**What is expected**
Copy out the rows from the first one down to the row containing "purple rectangle at", including both of those rows.

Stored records
= = = = = = =

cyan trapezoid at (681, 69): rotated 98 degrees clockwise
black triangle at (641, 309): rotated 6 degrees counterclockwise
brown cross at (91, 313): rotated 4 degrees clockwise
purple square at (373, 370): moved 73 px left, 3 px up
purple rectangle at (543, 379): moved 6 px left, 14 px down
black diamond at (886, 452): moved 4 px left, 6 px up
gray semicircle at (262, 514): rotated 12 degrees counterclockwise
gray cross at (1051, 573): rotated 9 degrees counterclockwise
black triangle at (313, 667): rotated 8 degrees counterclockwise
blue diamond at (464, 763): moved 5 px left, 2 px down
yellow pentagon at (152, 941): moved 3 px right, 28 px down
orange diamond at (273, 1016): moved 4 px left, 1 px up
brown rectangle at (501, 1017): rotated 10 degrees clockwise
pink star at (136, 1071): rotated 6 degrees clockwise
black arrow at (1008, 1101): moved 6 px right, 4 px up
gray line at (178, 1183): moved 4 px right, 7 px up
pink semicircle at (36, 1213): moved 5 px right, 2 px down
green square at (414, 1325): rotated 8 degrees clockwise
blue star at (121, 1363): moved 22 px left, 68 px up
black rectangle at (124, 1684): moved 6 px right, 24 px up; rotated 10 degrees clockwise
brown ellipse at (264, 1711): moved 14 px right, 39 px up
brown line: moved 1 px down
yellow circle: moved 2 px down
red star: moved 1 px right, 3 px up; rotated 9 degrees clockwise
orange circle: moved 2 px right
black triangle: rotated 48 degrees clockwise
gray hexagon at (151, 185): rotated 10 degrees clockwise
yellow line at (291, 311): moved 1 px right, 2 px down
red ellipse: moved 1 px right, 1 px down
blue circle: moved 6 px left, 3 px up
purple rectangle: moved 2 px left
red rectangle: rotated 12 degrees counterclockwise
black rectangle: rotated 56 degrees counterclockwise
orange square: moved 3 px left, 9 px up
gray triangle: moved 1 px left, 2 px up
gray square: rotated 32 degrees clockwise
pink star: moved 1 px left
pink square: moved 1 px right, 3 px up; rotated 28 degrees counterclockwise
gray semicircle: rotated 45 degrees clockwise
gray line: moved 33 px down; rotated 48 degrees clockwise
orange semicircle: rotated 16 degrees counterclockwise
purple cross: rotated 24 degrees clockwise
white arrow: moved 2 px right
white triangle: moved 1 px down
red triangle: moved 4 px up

= = = = = = =

**Output below**
cyan trapezoid at (681, 69): rotated 98 degrees clockwise
black triangle at (641, 309): rotated 6 degrees counterclockwise
brown cross at (91, 313): rotated 4 degrees clockwise
purple square at (373, 370): moved 73 px left, 3 px up
purple rectangle at (543, 379): moved 6 px left, 14 px down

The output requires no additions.